Exercise details :: Line by line, transcribe the records exactly.

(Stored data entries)
☆ ☆ ☆

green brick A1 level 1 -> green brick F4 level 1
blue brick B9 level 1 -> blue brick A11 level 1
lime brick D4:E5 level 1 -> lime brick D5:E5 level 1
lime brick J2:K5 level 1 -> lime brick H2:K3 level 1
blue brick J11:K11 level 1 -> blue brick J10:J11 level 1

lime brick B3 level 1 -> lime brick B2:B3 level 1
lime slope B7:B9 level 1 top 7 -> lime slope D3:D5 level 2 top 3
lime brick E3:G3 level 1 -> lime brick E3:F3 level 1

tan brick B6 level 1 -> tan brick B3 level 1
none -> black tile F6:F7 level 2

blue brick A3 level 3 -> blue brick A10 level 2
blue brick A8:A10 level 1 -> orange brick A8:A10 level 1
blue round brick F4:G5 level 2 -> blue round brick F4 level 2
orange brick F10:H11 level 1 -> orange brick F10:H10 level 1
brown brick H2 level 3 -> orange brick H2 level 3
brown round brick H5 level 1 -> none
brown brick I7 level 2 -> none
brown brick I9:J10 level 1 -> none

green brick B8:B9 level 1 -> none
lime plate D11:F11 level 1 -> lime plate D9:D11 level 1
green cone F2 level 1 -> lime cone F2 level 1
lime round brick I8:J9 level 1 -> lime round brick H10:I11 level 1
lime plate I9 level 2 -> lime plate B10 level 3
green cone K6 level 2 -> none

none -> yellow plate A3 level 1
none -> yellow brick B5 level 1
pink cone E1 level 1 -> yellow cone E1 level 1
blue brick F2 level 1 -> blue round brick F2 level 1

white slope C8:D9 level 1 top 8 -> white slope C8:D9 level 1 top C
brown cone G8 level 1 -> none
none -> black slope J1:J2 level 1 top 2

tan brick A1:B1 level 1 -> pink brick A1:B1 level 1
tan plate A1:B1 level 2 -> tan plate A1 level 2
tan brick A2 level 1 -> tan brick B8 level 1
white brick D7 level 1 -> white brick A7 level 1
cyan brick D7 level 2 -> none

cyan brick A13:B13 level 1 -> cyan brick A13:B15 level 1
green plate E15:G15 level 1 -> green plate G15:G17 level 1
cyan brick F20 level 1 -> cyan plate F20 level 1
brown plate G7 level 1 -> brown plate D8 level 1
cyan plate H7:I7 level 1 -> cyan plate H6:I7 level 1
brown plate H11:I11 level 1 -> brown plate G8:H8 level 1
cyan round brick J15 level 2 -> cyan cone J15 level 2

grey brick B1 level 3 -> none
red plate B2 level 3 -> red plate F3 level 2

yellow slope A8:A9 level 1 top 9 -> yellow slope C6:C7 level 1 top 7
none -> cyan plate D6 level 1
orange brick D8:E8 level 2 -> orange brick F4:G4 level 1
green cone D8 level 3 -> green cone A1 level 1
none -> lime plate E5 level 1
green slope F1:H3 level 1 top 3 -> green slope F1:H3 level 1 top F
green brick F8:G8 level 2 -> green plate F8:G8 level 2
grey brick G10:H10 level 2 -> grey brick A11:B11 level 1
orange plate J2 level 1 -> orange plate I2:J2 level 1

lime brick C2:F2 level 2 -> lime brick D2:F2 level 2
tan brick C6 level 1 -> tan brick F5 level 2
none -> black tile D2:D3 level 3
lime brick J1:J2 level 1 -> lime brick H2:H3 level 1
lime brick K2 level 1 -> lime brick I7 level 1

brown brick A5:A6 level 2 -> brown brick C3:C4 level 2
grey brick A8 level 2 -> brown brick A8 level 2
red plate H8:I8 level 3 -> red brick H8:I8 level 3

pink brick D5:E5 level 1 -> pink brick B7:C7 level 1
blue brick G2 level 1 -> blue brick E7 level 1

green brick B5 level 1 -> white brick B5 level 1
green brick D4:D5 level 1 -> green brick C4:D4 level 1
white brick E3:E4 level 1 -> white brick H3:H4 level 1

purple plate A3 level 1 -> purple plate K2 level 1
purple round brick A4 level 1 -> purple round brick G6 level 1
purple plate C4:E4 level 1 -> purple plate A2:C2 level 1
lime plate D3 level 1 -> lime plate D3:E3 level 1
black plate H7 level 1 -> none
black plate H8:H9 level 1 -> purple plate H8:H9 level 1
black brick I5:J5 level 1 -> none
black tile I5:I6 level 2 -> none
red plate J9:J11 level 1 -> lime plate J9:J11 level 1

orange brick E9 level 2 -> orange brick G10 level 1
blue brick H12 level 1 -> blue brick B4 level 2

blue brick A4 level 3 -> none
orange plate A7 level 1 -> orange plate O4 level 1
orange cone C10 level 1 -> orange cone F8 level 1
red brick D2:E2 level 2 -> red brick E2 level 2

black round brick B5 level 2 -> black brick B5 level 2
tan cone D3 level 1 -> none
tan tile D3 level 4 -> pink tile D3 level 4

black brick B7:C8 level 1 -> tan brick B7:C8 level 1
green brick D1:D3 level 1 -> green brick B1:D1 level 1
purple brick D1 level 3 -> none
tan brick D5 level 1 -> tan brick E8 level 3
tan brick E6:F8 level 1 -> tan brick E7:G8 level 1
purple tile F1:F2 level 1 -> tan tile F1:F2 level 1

☆ ☆ ☆

Exercise answer ::
green brick A1 level 1 -> green brick F4 level 1
blue brick B9 level 1 -> blue brick A11 level 1
lime brick D4:E5 level 1 -> lime brick D5:E5 level 1
lime brick J2:K5 level 1 -> lime brick H2:K3 level 1
blue brick J11:K11 level 1 -> blue brick J10:J11 level 1

lime brick B3 level 1 -> lime brick B2:B3 level 1
lime slope B7:B9 level 1 top 7 -> lime slope D3:D5 level 2 top 3
lime brick E3:G3 level 1 -> lime brick E3:F3 level 1

tan brick B6 level 1 -> tan brick B3 level 1
none -> black tile F6:F7 level 2

blue brick A3 level 3 -> blue brick A10 level 2
blue brick A8:A10 level 1 -> orange brick A8:A10 level 1
blue round brick F4:G5 level 2 -> blue round brick F4 level 2
orange brick F10:H11 level 1 -> orange brick F10:H10 level 1
brown brick H2 level 3 -> orange brick H2 level 3
brown round brick H5 level 1 -> none
brown brick I7 level 2 -> none
brown brick I9:J10 level 1 -> none

green brick B8:B9 level 1 -> none
lime plate D11:F11 level 1 -> lime plate D9:D11 level 1
green cone F2 level 1 -> lime cone F2 level 1
lime round brick I8:J9 level 1 -> lime round brick H10:I11 level 1
lime plate I9 level 2 -> lime plate B10 level 3
green cone K6 level 2 -> none

none -> yellow plate A3 level 1
none -> yellow brick B5 level 1
pink cone E1 level 1 -> yellow cone E1 level 1
blue brick F2 level 1 -> blue round brick F2 level 1

white slope C8:D9 level 1 top 8 -> white slope C8:D9 level 1 top C
brown cone G8 level 1 -> none
none -> black slope J1:J2 level 1 top 2

tan brick A1:B1 level 1 -> pink brick A1:B1 level 1
tan plate A1:B1 level 2 -> tan plate A1 level 2
tan brick A2 level 1 -> tan brick B8 level 1
white brick D7 level 1 -> white brick A7 level 1
cyan brick D7 level 2 -> none

cyan brick A13:B13 level 1 -> cyan brick A13:B15 level 1
green plate E15:G15 level 1 -> green plate G15:G17 level 1
cyan brick F20 level 1 -> cyan plate F20 level 1
brown plate G7 level 1 -> brown plate D8 level 1
cyan plate H7:I7 level 1 -> cyan plate H6:I7 level 1
brown plate H11:I11 level 1 -> brown plate G8:H8 level 1
cyan round brick J15 level 2 -> cyan cone J15 level 2

grey brick B1 level 3 -> none
red plate B2 level 3 -> red plate F3 level 2

yellow slope A8:A9 level 1 top 9 -> yellow slope C6:C7 level 1 top 7
none -> cyan plate D6 level 1
orange brick D8:E8 level 2 -> orange brick F4:G4 level 1
green cone D8 level 3 -> green cone A1 level 1
none -> lime plate E5 level 1
green slope F1:H3 level 1 top 3 -> green slope F1:H3 level 1 top F
green brick F8:G8 level 2 -> green plate F8:G8 level 2
grey brick G10:H10 level 2 -> grey brick A11:B11 level 1
orange plate J2 level 1 -> orange plate I2:J2 level 1

lime brick C2:F2 level 2 -> lime brick D2:F2 level 2
tan brick C6 level 1 -> tan brick F5 level 2
none -> black tile D2:D3 level 3
lime brick J1:J2 level 1 -> lime brick H2:H3 level 1
lime brick K2 level 1 -> lime brick I7 level 1

brown brick A5:A6 level 2 -> brown brick C3:C4 level 2
grey brick A8 level 2 -> brown brick A8 level 2
red plate H8:I8 level 3 -> red brick H8:I8 level 3

pink brick D5:E5 level 1 -> pink brick B7:C7 level 1
blue brick G2 level 1 -> blue brick E7 level 1

green brick B5 level 1 -> white brick B5 level 1
green brick D4:D5 level 1 -> green brick C4:D4 level 1
white brick E3:E4 level 1 -> white brick H3:H4 level 1

purple plate A3 level 1 -> purple plate K2 level 1
purple round brick A4 level 1 -> purple round brick G6 level 1
purple plate C4:E4 level 1 -> purple plate A2:C2 level 1
lime plate D3 level 1 -> lime plate D3:E3 level 1
black plate H7 level 1 -> none
black plate H8:H9 level 1 -> purple plate H8:H9 level 1
black brick I5:J5 level 1 -> none
black tile I5:I6 level 2 -> none
red plate J9:J11 level 1 -> lime plate J9:J11 level 1

orange brick E9 level 2 -> orange brick G10 level 1
blue brick H12 level 1 -> blue brick B4 level 2

blue brick A4 level 3 -> none
orange plate A7 level 1 -> orange plate O4 level 1
orange cone C10 level 1 -> orange cone F8 level 1
red brick D2:E2 level 2 -> red brick E2 level 2

black round brick B5 level 2 -> black brick B5 level 2
tan cone D3 level 1 -> none
tan tile D3 level 4 -> pink tile D3 level 4

black brick B7:C8 level 1 -> tan brick B7:C8 level 1
green brick D1:D3 level 1 -> green brick B1:D1 level 1
purple brick D1 level 3 -> none
tan brick D5 level 1 -> tan brick E8 level 3
tan brick E6:F8 level 1 -> tan brick E7:G8 level 1
purple tile F1:F2 level 1 -> tan tile F1:F2 level 1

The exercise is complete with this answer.